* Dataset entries
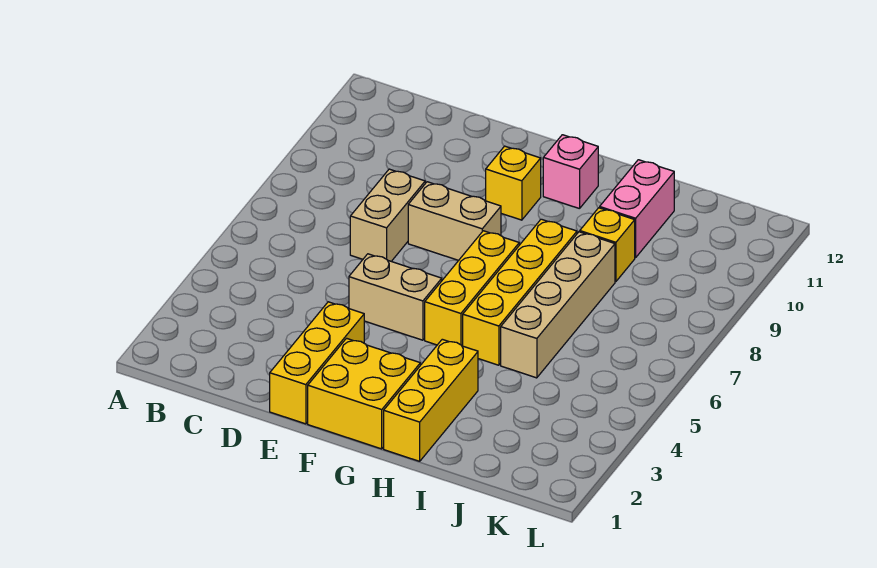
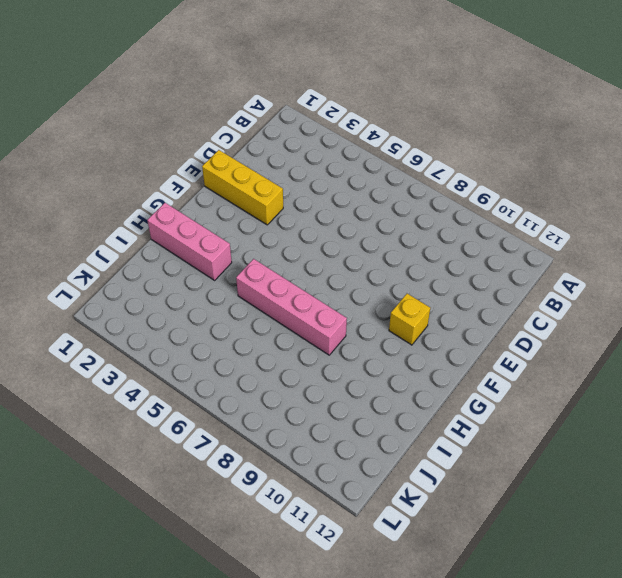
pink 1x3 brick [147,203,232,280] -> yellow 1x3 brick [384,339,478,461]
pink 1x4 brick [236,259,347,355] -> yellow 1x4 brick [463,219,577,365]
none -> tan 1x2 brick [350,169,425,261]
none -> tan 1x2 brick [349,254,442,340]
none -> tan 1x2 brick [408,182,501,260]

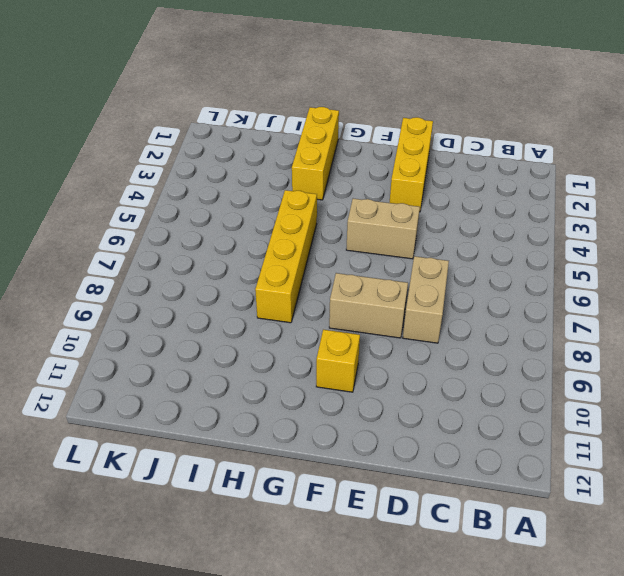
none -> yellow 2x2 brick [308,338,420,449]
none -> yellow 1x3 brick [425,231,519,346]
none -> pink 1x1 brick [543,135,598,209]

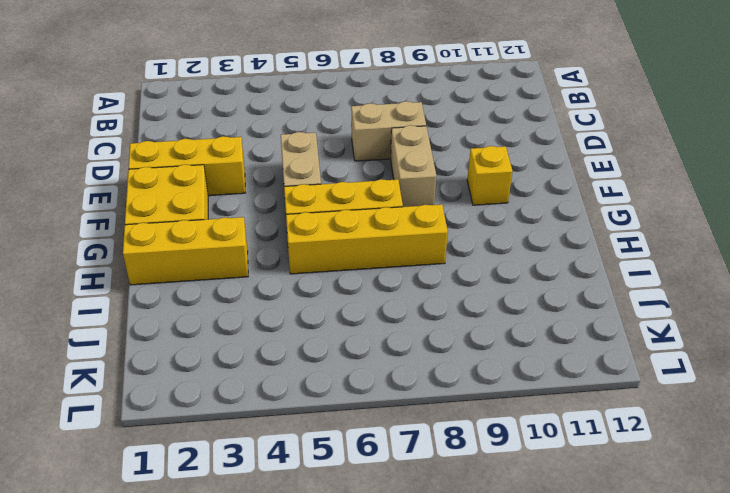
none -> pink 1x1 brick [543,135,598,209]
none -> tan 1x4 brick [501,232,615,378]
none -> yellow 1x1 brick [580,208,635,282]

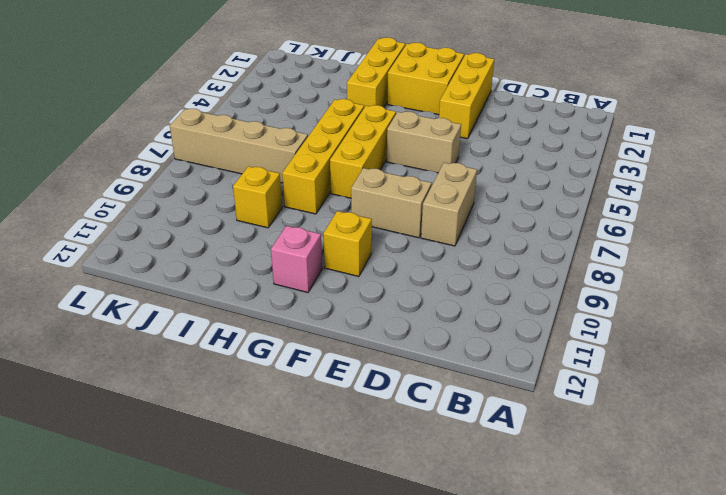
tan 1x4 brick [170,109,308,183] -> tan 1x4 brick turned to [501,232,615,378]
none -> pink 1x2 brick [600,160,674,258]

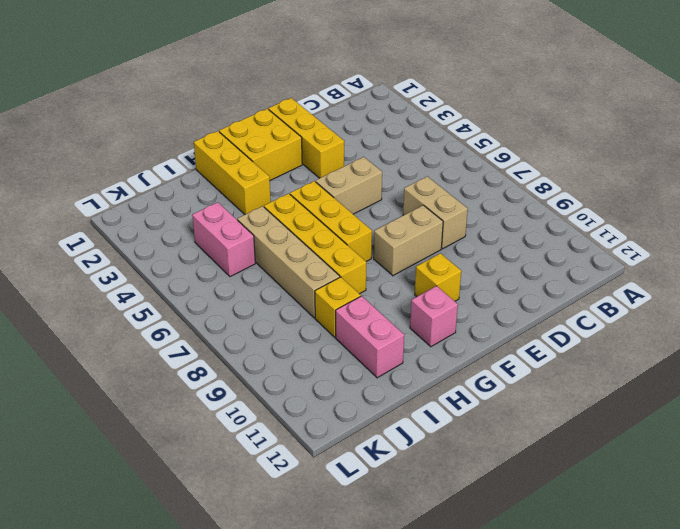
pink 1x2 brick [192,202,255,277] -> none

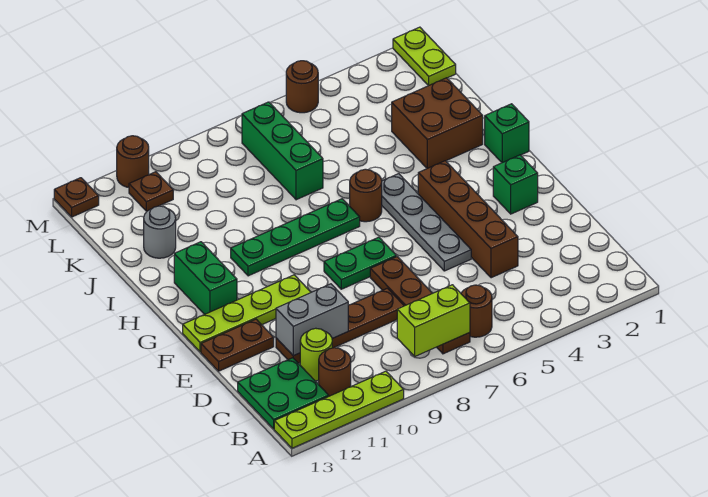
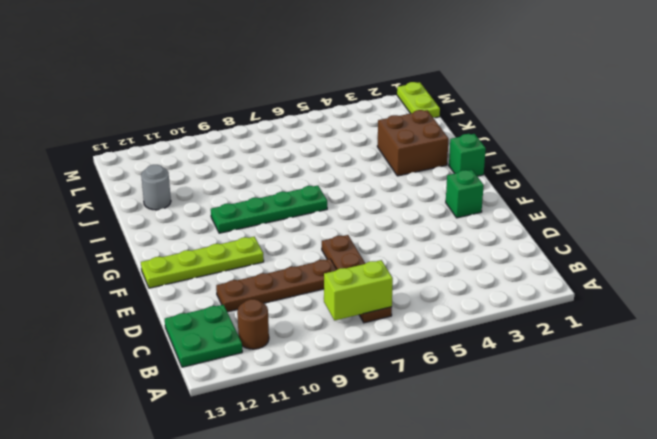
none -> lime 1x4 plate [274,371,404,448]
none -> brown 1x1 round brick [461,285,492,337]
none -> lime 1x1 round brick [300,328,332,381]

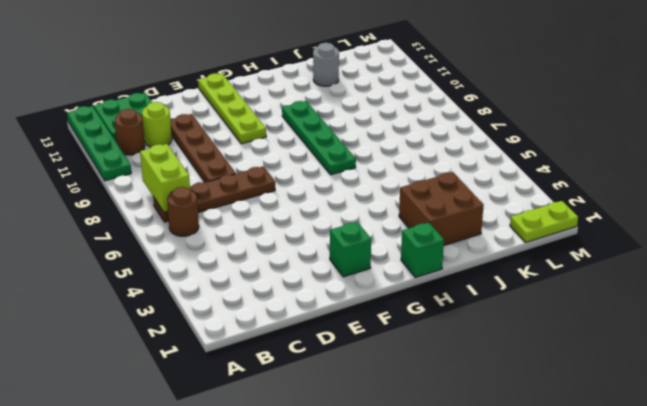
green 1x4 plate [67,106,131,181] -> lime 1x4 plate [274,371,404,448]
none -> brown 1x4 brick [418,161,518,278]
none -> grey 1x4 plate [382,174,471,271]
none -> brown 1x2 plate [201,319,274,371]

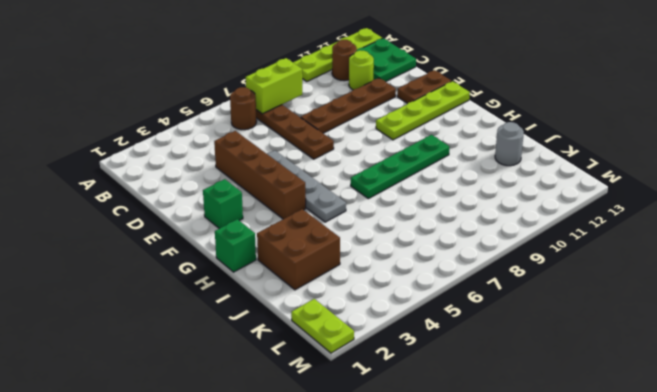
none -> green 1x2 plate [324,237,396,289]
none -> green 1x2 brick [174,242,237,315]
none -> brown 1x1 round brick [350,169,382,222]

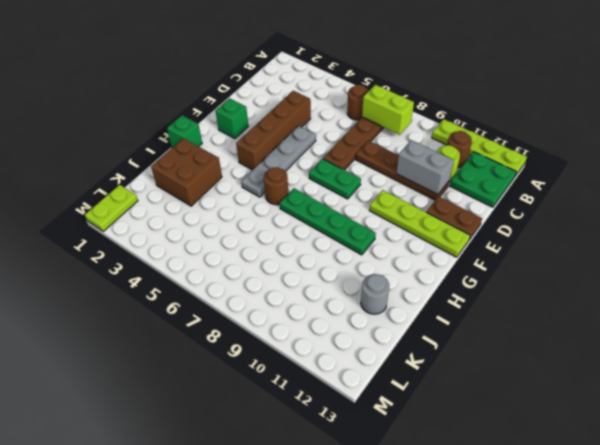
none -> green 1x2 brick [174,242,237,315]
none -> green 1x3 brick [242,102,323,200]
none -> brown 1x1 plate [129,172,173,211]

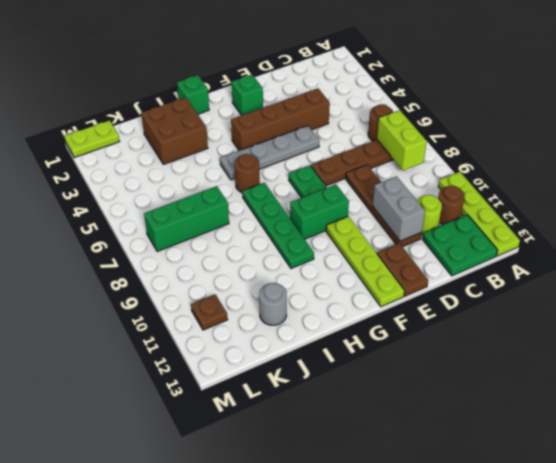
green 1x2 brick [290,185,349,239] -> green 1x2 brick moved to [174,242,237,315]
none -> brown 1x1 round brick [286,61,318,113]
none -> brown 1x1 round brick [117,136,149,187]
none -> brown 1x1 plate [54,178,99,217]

* What the exercise asks
Line by line, write out the entries exactly, and leave the pictures out.

* Answer
pink 1x3 brick [147,203,232,280] -> yellow 1x3 brick [384,339,478,461]
pink 1x4 brick [236,259,347,355] -> yellow 1x4 brick [463,219,577,365]
none -> tan 1x2 brick [350,169,425,261]
none -> tan 1x2 brick [349,254,442,340]
none -> tan 1x2 brick [408,182,501,260]

none -> yellow 2x2 brick [308,338,420,449]
none -> yellow 1x3 brick [425,231,519,346]
none -> pink 1x1 brick [543,135,598,209]

none -> pink 1x1 brick [543,135,598,209]
none -> tan 1x4 brick [501,232,615,378]
none -> yellow 1x1 brick [580,208,635,282]

tan 1x4 brick [170,109,308,183] -> tan 1x4 brick turned to [501,232,615,378]
none -> pink 1x2 brick [600,160,674,258]

pink 1x2 brick [192,202,255,277] -> none

none -> lime 1x4 plate [274,371,404,448]
none -> brown 1x1 round brick [461,285,492,337]
none -> lime 1x1 round brick [300,328,332,381]

green 1x4 plate [67,106,131,181] -> lime 1x4 plate [274,371,404,448]
none -> brown 1x4 brick [418,161,518,278]
none -> grey 1x4 plate [382,174,471,271]
none -> brown 1x2 plate [201,319,274,371]

none -> green 1x2 plate [324,237,396,289]
none -> green 1x2 brick [174,242,237,315]
none -> brown 1x1 round brick [350,169,382,222]

none -> green 1x2 brick [174,242,237,315]
none -> green 1x3 brick [242,102,323,200]
none -> brown 1x1 plate [129,172,173,211]

green 1x2 brick [290,185,349,239] -> green 1x2 brick moved to [174,242,237,315]
none -> brown 1x1 round brick [286,61,318,113]
none -> brown 1x1 round brick [117,136,149,187]
none -> brown 1x1 plate [54,178,99,217]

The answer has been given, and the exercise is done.